RAW DATA Start Marker
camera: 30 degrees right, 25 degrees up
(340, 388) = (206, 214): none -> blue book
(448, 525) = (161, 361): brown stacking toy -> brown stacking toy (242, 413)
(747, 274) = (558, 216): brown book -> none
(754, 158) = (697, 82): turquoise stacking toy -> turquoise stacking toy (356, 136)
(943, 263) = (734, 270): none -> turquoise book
RAW DATA End Marker
RAW DATA Start Marker
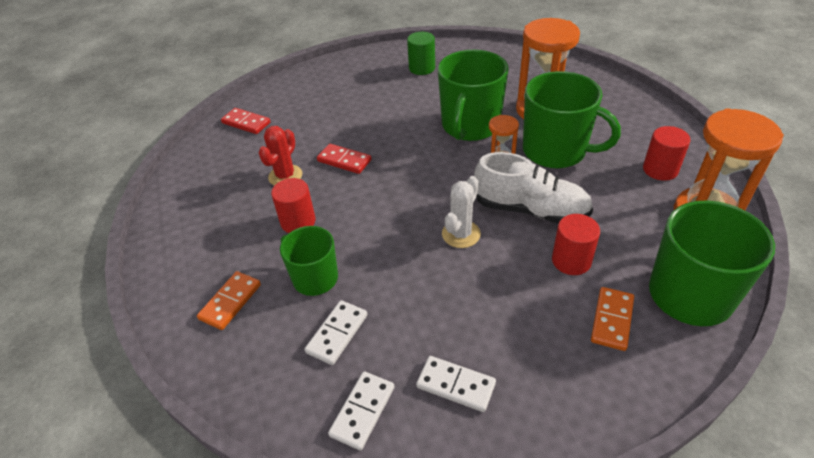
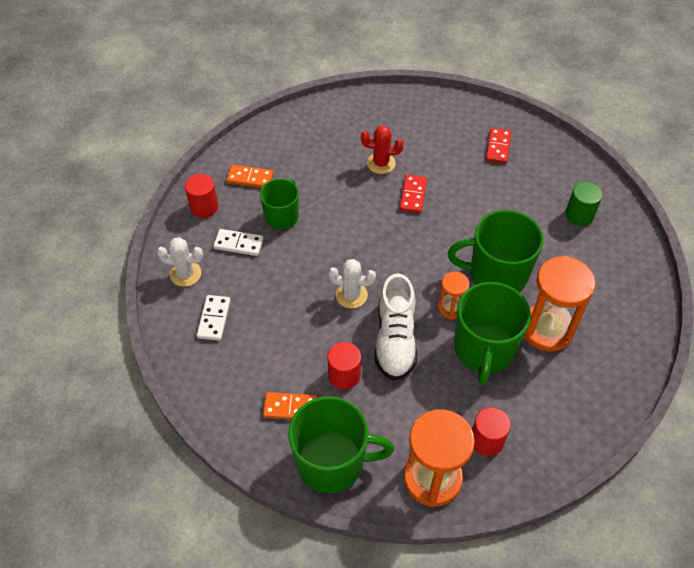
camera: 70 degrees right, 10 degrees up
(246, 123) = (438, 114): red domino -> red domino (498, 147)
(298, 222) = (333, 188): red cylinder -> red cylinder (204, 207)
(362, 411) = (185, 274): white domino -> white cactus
RAW DATA End Marker
RAW DATA Start Marker
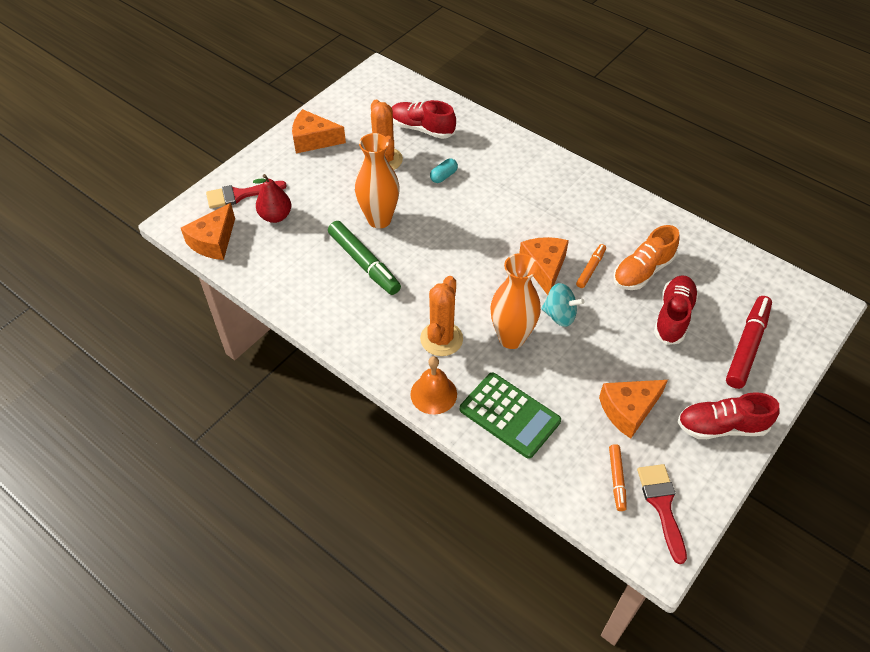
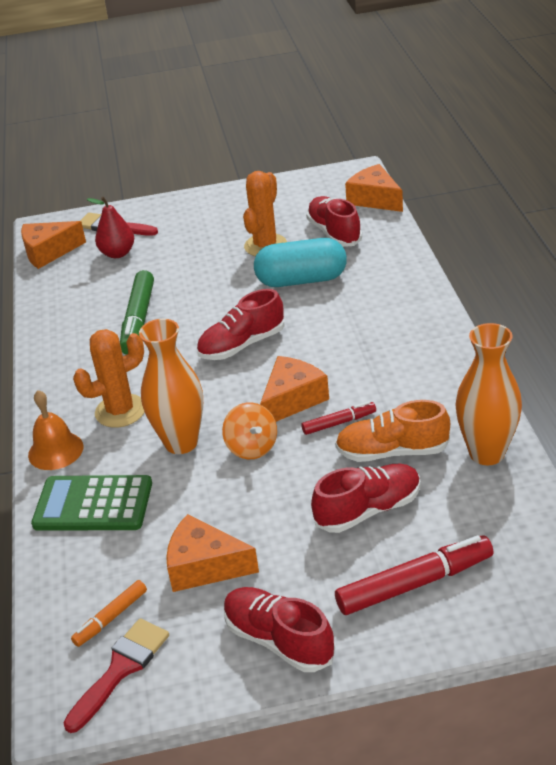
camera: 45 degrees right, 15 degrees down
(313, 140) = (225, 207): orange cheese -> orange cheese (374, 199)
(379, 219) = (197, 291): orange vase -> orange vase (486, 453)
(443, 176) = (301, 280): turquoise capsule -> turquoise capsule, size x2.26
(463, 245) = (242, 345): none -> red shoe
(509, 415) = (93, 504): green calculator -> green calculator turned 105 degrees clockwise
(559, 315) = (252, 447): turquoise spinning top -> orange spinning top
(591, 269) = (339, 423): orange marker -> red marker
RAW DATA End Marker
**TASK STATEMENT:** Among the records above, repeat exactly the line with "(340, 388) = (206, 214): none -> blue book", the line with "(943, 263) = (734, 270): none", and every line in between, and only those.

**ANSWER TO THE PROBLEM:**
(340, 388) = (206, 214): none -> blue book
(448, 525) = (161, 361): brown stacking toy -> brown stacking toy (242, 413)
(747, 274) = (558, 216): brown book -> none
(754, 158) = (697, 82): turquoise stacking toy -> turquoise stacking toy (356, 136)
(943, 263) = (734, 270): none -> turquoise book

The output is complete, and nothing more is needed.